Work order: Would you return each record that follows word for word, without its pictures?

Collected data:
○ ○ ○

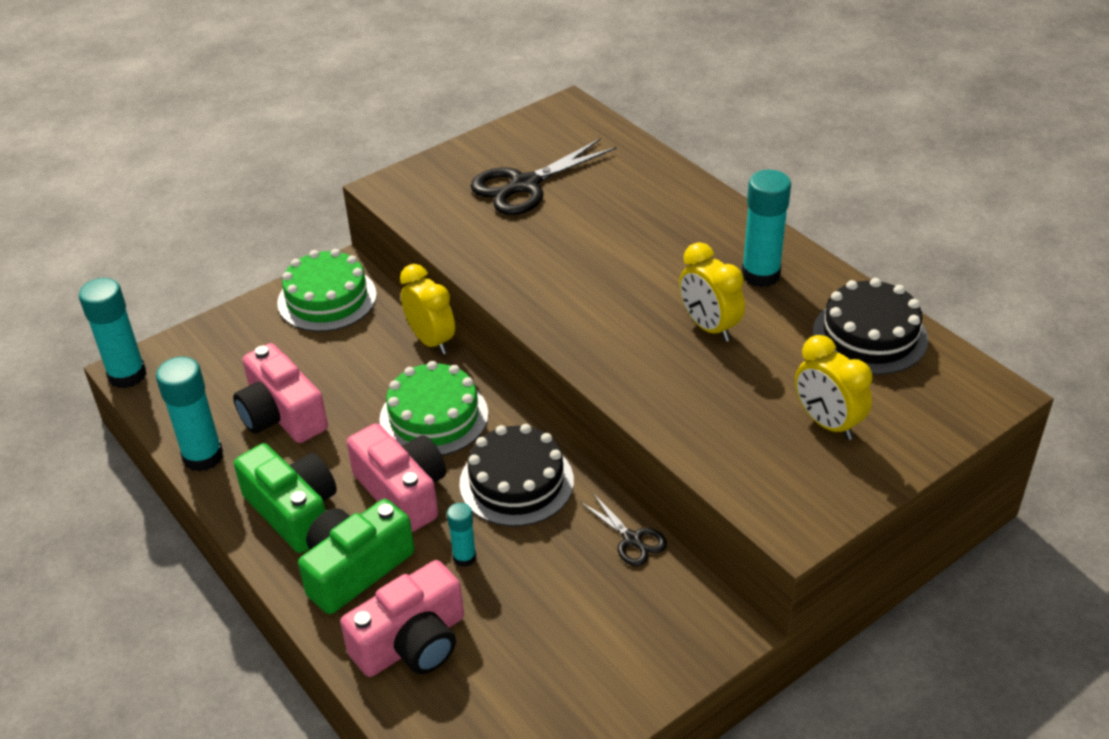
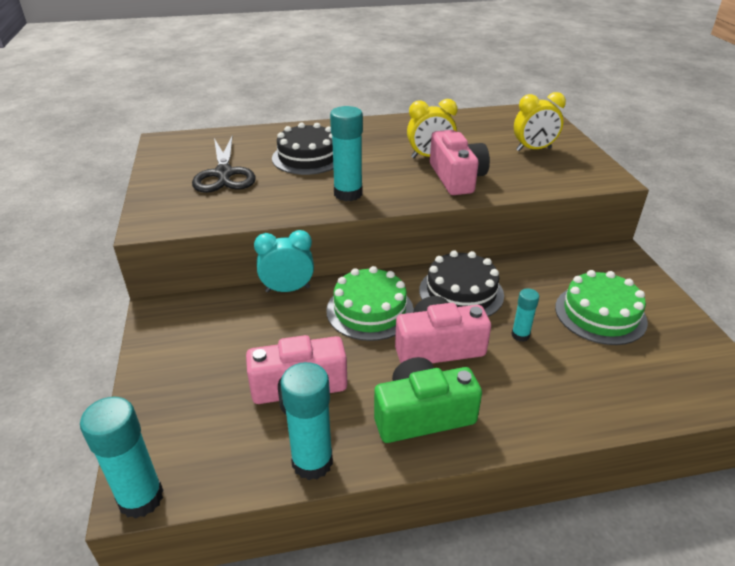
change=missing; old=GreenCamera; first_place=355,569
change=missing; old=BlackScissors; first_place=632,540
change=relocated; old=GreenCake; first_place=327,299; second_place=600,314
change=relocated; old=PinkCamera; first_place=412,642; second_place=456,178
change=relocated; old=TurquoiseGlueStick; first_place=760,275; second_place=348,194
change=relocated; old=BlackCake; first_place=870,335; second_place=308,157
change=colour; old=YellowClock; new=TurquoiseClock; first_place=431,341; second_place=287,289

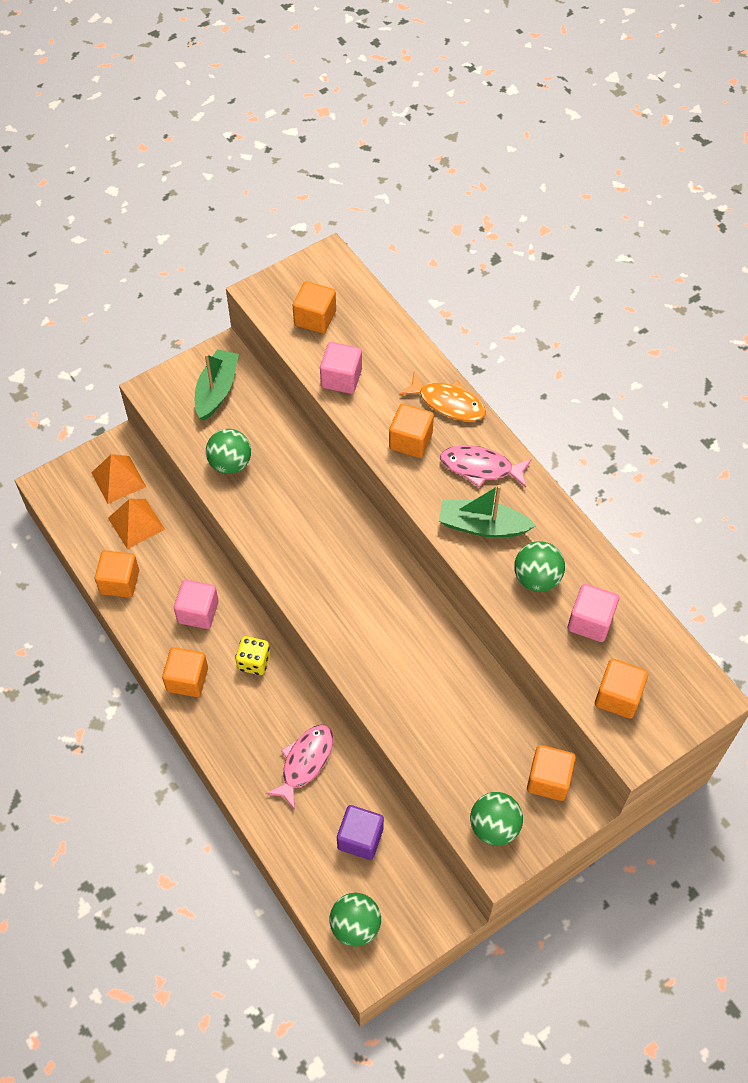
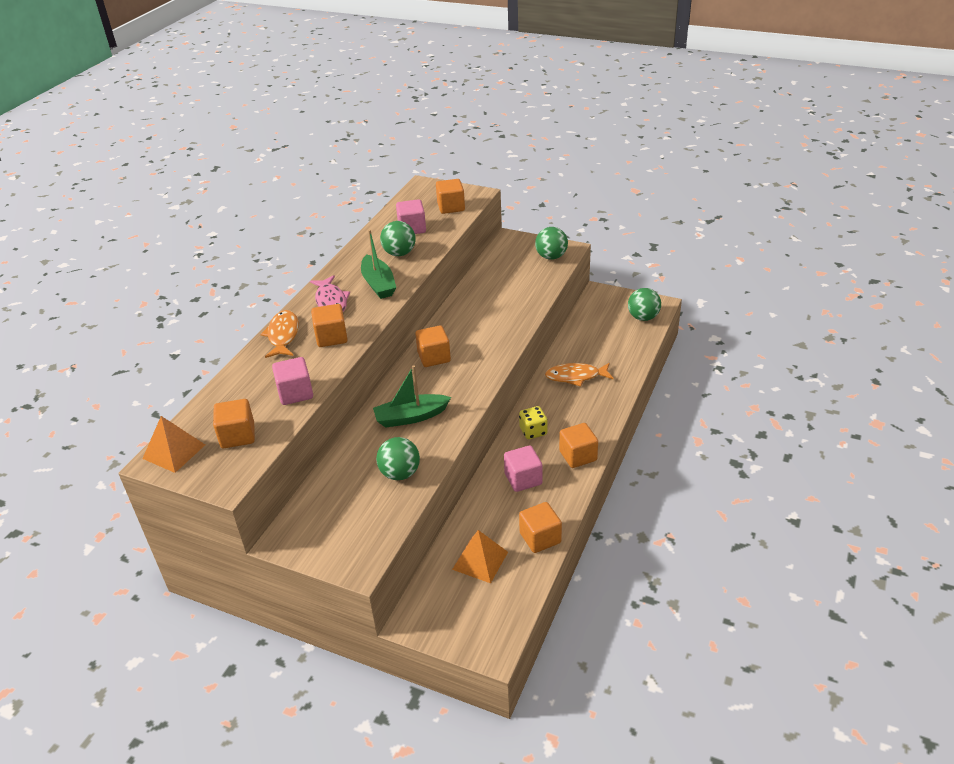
change=missing; old=PurpleCube; first_place=360,838
change=relocated; old=OrangePyramid; first_place=118,479; second_place=174,451
change=relocated; old=GreenBoat; first_place=216,390; second_place=411,417
change=relocated; old=OrangeCube; first_place=548,779; second_place=434,357
change=colour; old=PinkFish; new=OrangeFish; first_place=305,762; second_place=576,376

○ ○ ○

Answer box:
change=missing; old=GreenCamera; first_place=355,569
change=missing; old=BlackScissors; first_place=632,540
change=relocated; old=GreenCake; first_place=327,299; second_place=600,314
change=relocated; old=PinkCamera; first_place=412,642; second_place=456,178
change=relocated; old=TurquoiseGlueStick; first_place=760,275; second_place=348,194
change=relocated; old=BlackCake; first_place=870,335; second_place=308,157
change=colour; old=YellowClock; new=TurquoiseClock; first_place=431,341; second_place=287,289

change=missing; old=PurpleCube; first_place=360,838
change=relocated; old=OrangePyramid; first_place=118,479; second_place=174,451
change=relocated; old=GreenBoat; first_place=216,390; second_place=411,417
change=relocated; old=OrangeCube; first_place=548,779; second_place=434,357
change=colour; old=PinkFish; new=OrangeFish; first_place=305,762; second_place=576,376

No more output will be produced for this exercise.